WHAT TO WORK ON ▸
When you return the data, keep every word exact and include none of the images.

Before-and-after object listings

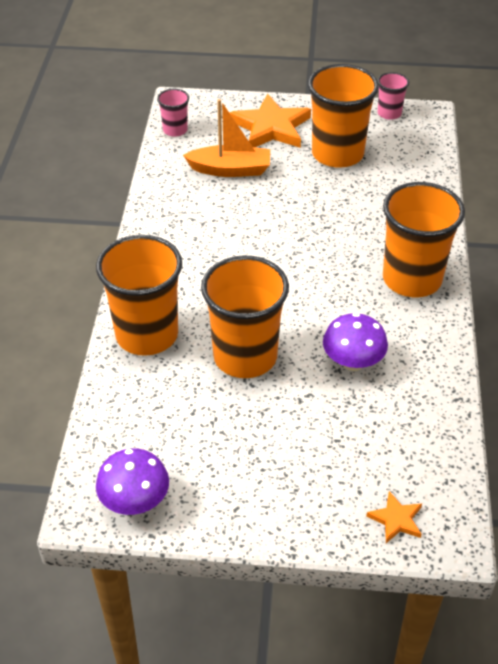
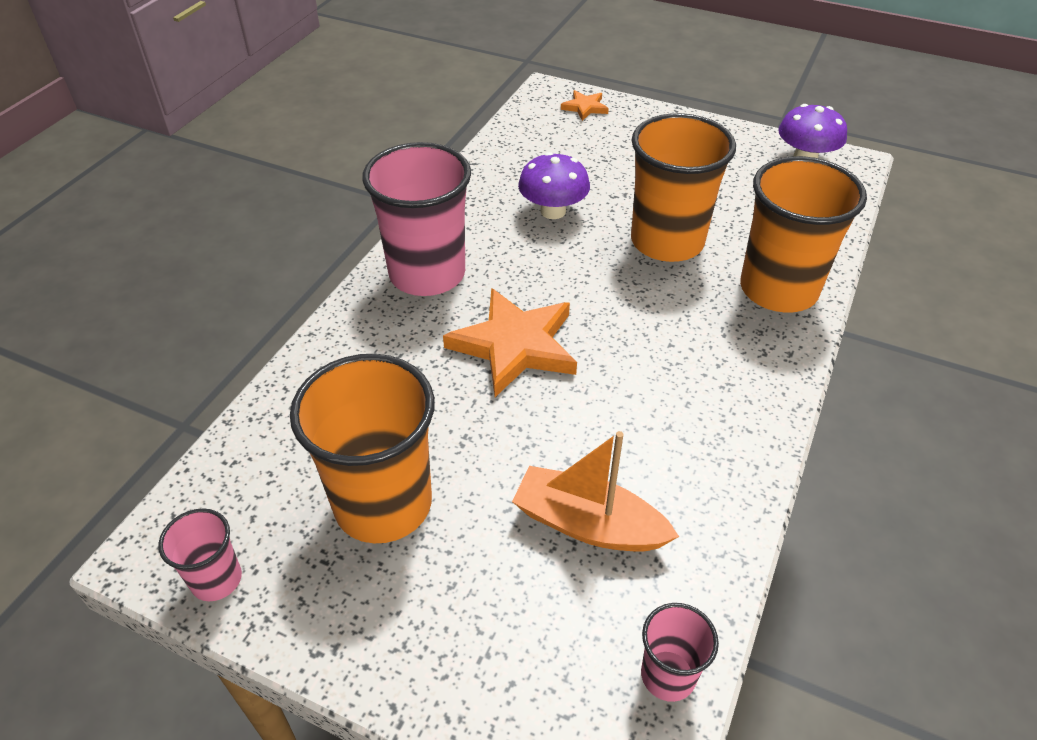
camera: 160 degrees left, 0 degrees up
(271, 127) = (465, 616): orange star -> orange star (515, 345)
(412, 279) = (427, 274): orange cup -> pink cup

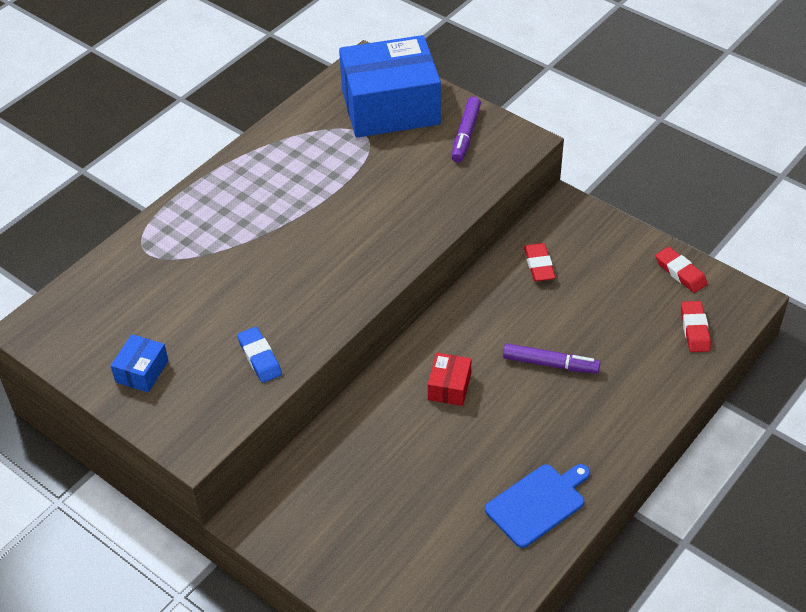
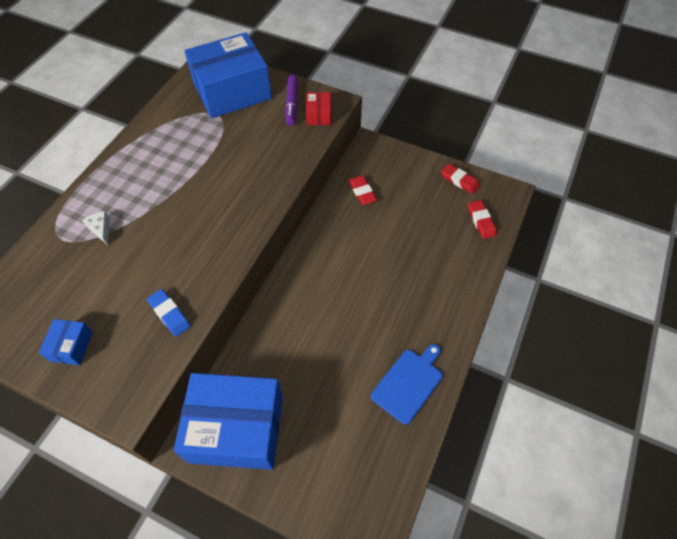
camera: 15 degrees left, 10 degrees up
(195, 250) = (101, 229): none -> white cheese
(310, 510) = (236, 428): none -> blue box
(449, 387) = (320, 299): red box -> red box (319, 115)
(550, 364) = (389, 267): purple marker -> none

RESULT FOR THIS EXERCISE ▸
camera: 160 degrees left, 0 degrees up
(271, 127) = (465, 616): orange star -> orange star (515, 345)
(412, 279) = (427, 274): orange cup -> pink cup

camera: 15 degrees left, 10 degrees up
(195, 250) = (101, 229): none -> white cheese
(310, 510) = (236, 428): none -> blue box
(449, 387) = (320, 299): red box -> red box (319, 115)
(550, 364) = (389, 267): purple marker -> none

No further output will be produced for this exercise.